======== Exercise inputs

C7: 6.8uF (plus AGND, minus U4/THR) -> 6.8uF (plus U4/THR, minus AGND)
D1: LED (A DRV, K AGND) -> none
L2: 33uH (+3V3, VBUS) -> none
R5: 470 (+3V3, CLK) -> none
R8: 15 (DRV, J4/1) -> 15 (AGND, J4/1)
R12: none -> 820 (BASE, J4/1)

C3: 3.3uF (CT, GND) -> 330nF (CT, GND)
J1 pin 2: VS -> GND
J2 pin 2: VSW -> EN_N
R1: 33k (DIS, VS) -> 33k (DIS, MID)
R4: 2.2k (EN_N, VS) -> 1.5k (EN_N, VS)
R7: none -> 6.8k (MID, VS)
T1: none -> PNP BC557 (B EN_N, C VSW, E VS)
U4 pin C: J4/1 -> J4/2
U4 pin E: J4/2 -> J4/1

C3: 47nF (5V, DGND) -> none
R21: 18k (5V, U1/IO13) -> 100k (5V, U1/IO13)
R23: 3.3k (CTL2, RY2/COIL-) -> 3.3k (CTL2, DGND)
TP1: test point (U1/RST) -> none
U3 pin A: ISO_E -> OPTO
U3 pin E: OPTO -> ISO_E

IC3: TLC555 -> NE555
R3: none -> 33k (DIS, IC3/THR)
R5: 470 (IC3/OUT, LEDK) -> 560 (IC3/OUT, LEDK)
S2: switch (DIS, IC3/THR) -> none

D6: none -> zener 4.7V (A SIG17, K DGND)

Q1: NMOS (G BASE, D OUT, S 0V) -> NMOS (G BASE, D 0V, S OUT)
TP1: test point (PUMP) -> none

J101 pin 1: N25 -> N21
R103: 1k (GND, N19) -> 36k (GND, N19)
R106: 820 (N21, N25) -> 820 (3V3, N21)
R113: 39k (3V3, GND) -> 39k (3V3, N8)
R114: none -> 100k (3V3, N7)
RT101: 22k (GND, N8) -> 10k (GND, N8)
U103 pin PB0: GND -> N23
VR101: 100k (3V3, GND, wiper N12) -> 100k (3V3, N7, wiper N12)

================

#### The problem
From the data above, reproduce word for word the lines running from the line with "U4 pin C: J4/1 -> J4/2" to the line with "J101 pin 1: N25 -> N21", ends included.

#### Solution to the problem
U4 pin C: J4/1 -> J4/2
U4 pin E: J4/2 -> J4/1

C3: 47nF (5V, DGND) -> none
R21: 18k (5V, U1/IO13) -> 100k (5V, U1/IO13)
R23: 3.3k (CTL2, RY2/COIL-) -> 3.3k (CTL2, DGND)
TP1: test point (U1/RST) -> none
U3 pin A: ISO_E -> OPTO
U3 pin E: OPTO -> ISO_E

IC3: TLC555 -> NE555
R3: none -> 33k (DIS, IC3/THR)
R5: 470 (IC3/OUT, LEDK) -> 560 (IC3/OUT, LEDK)
S2: switch (DIS, IC3/THR) -> none

D6: none -> zener 4.7V (A SIG17, K DGND)

Q1: NMOS (G BASE, D OUT, S 0V) -> NMOS (G BASE, D 0V, S OUT)
TP1: test point (PUMP) -> none

J101 pin 1: N25 -> N21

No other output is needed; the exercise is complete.